### PROBLEM REQUIREMENTS
Transcribe the records below exactly, leaving out any pictures.

··· DATA TO PROCESS ···

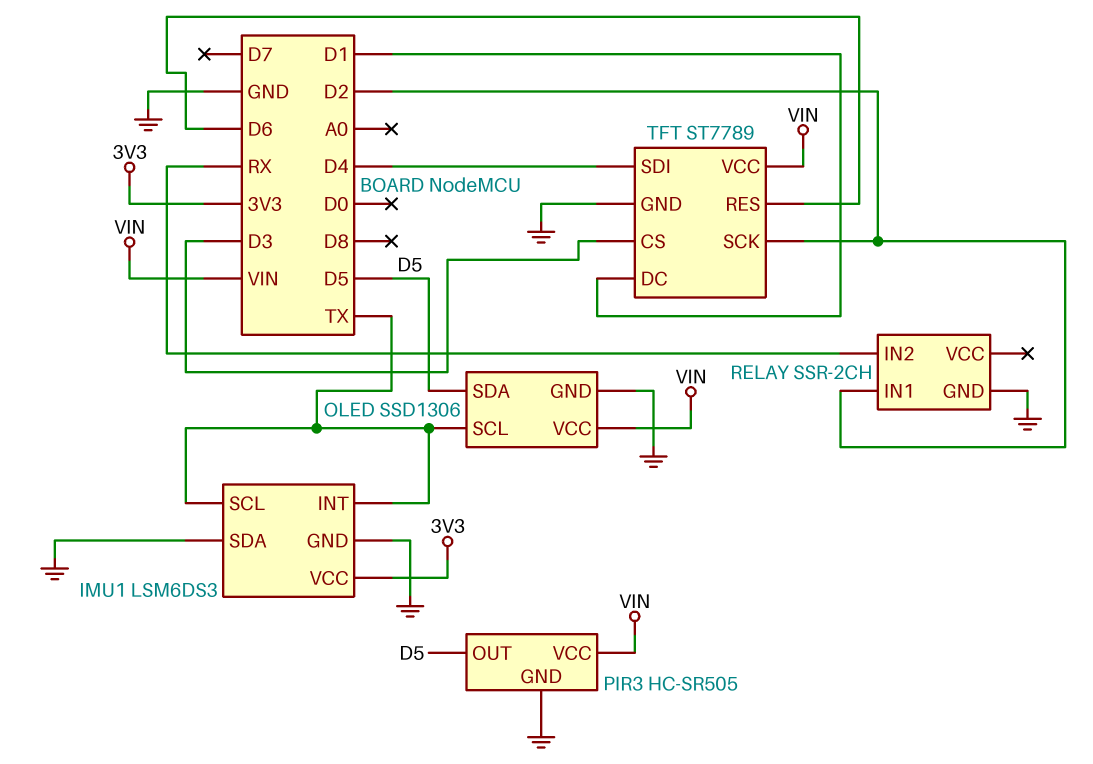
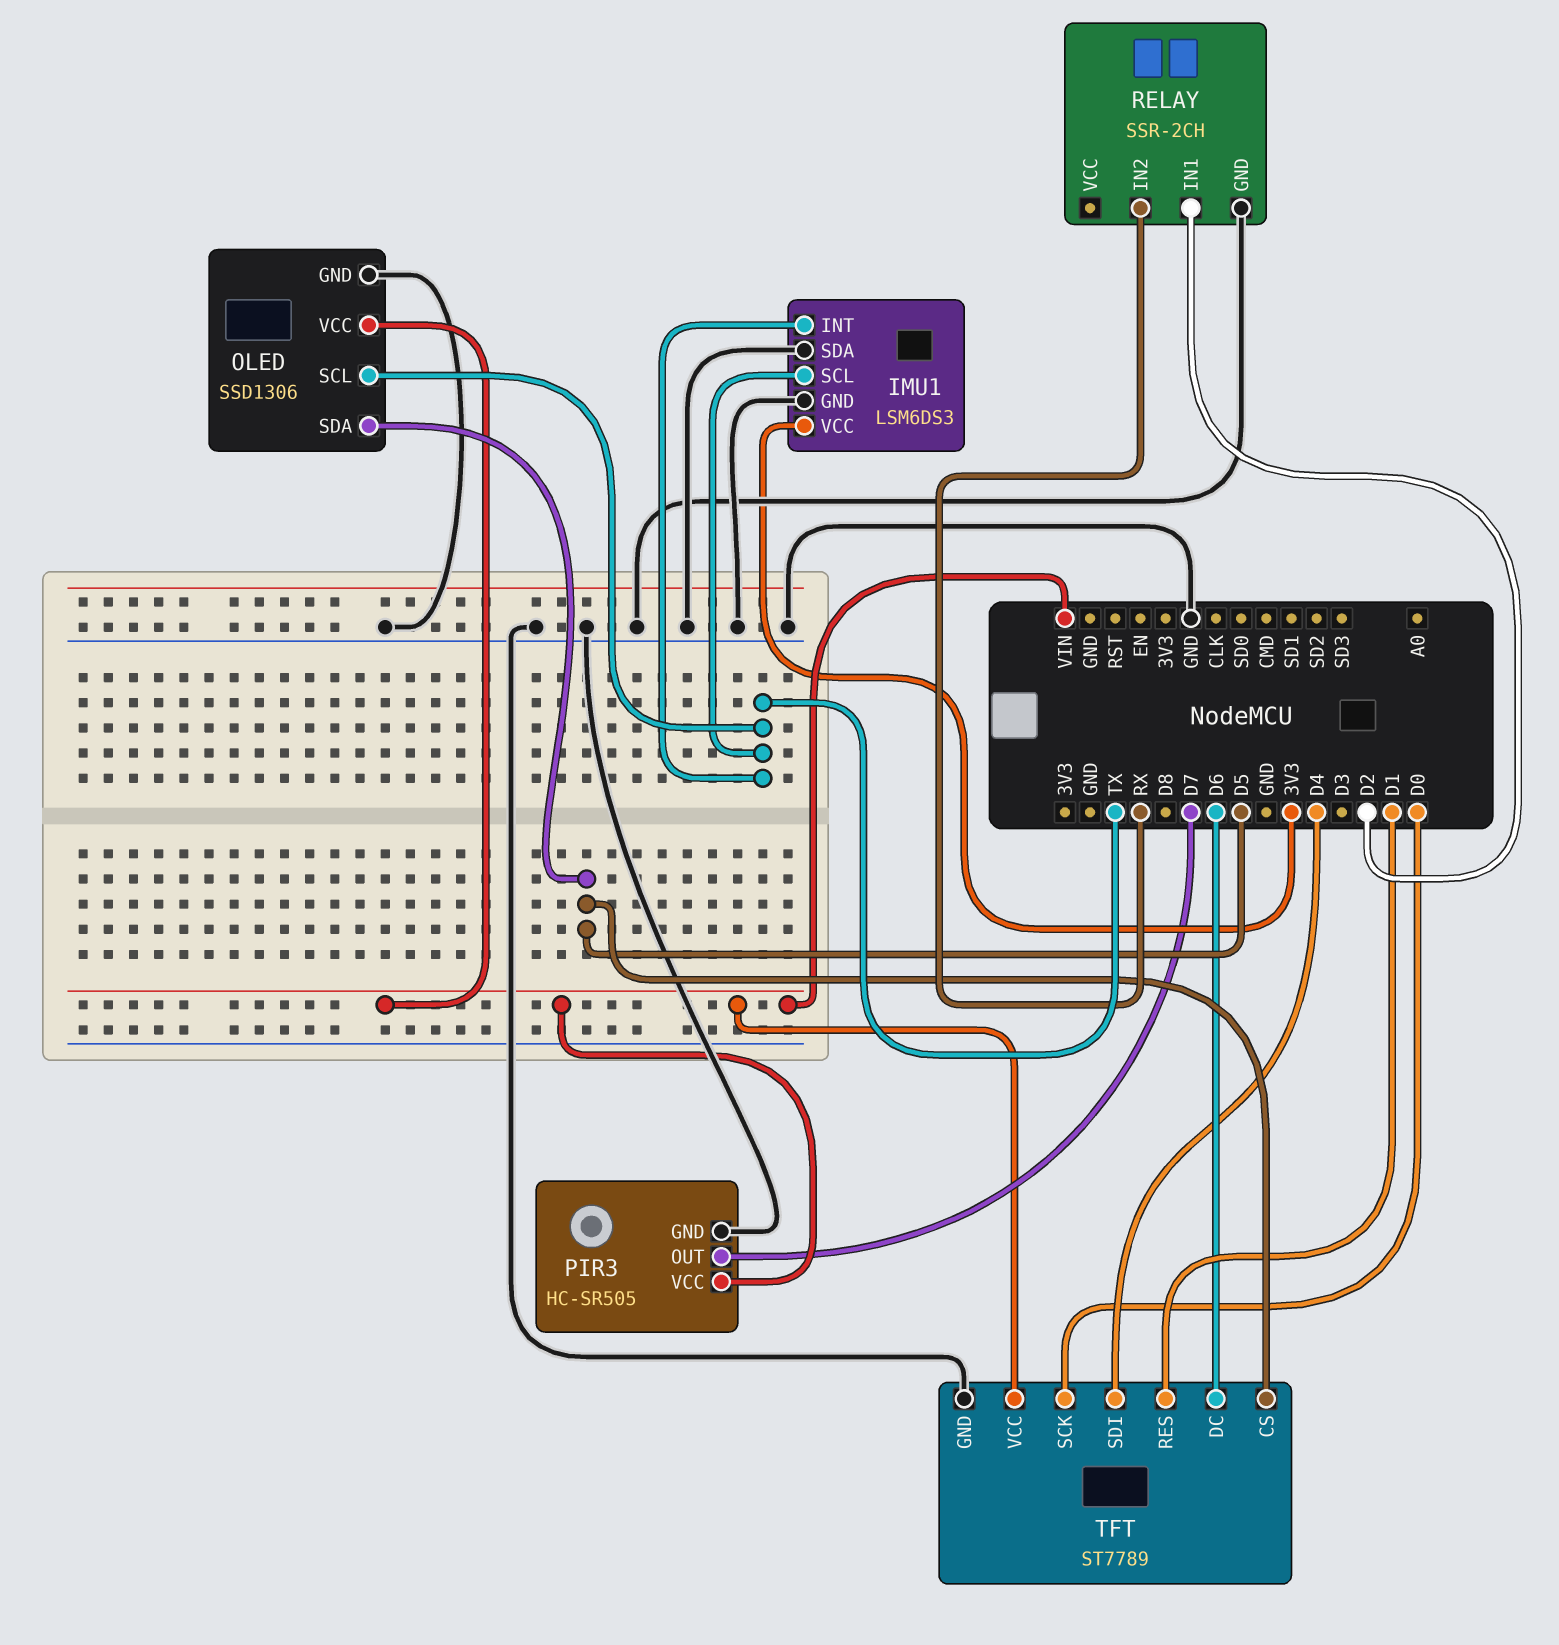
PIR3 pin OUT: D5 -> D7
TFT pin CS: D3 -> D5
TFT pin DC: D1 -> D6
TFT pin RES: D6 -> D1
TFT pin SCK: D2 -> D0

···

### OUTPUT FOR THIS EXERCISE
PIR3 pin OUT: D5 -> D7
TFT pin CS: D3 -> D5
TFT pin DC: D1 -> D6
TFT pin RES: D6 -> D1
TFT pin SCK: D2 -> D0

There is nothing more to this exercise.